- [Written instruction]: Rewrite all the entries below, swapping "midpoint" for "center" and keeping everything else the same. Omit the pictures from your answer.

- [Entries from a dataset]:
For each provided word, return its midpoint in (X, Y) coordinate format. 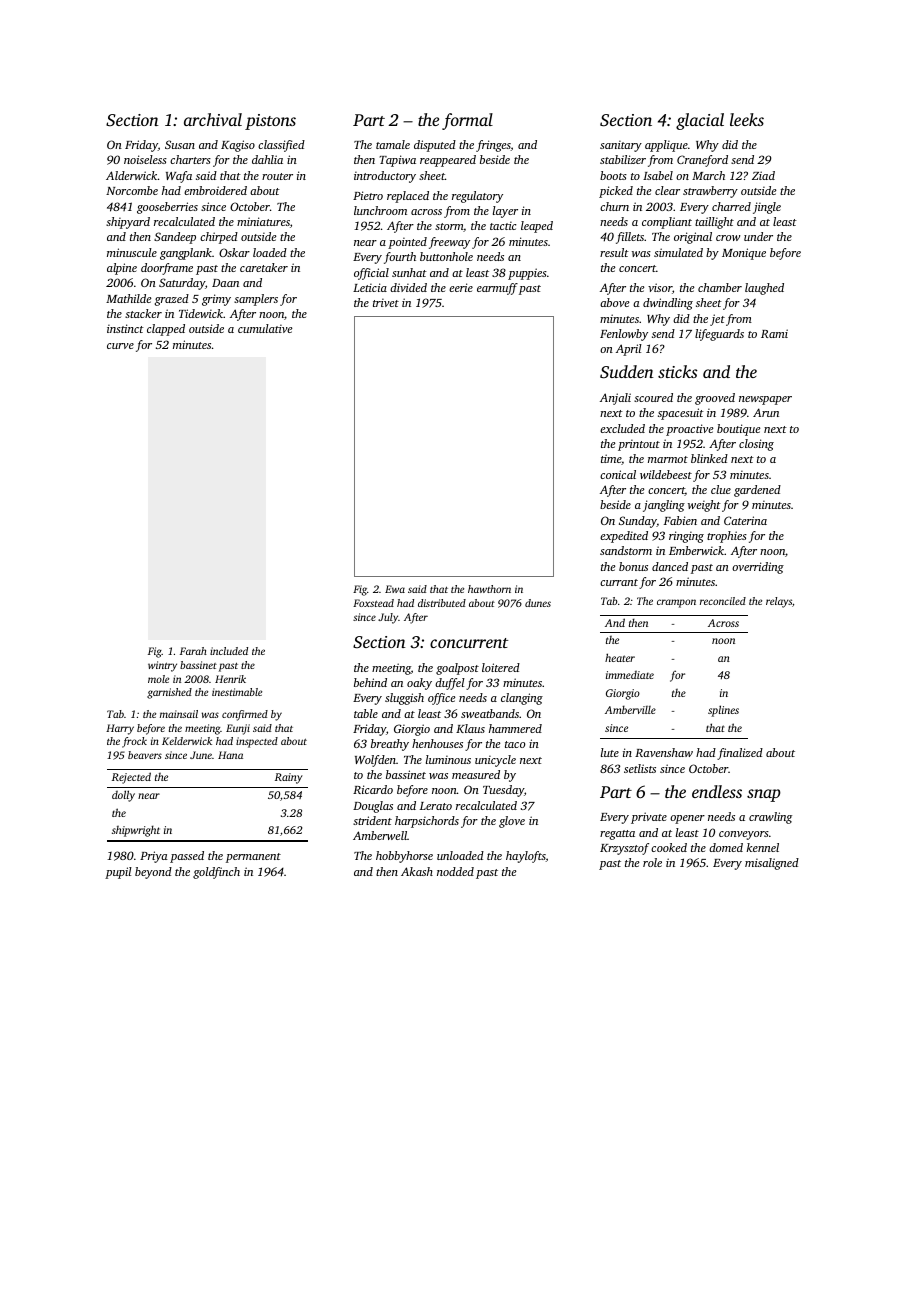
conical (618, 474)
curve (120, 346)
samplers (256, 300)
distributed (442, 603)
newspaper (765, 400)
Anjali (615, 399)
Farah (193, 651)
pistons (270, 122)
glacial (700, 121)
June (201, 755)
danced (670, 566)
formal (467, 121)
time (611, 458)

- [Complete response]:
For each provided word, return its center in (X, Y) coordinate format. 
conical (618, 474)
curve (120, 346)
samplers (256, 300)
distributed (442, 603)
newspaper (765, 400)
Anjali (615, 399)
Farah (193, 651)
pistons (270, 122)
glacial (700, 121)
June (201, 755)
danced (670, 566)
formal (467, 121)
time (611, 458)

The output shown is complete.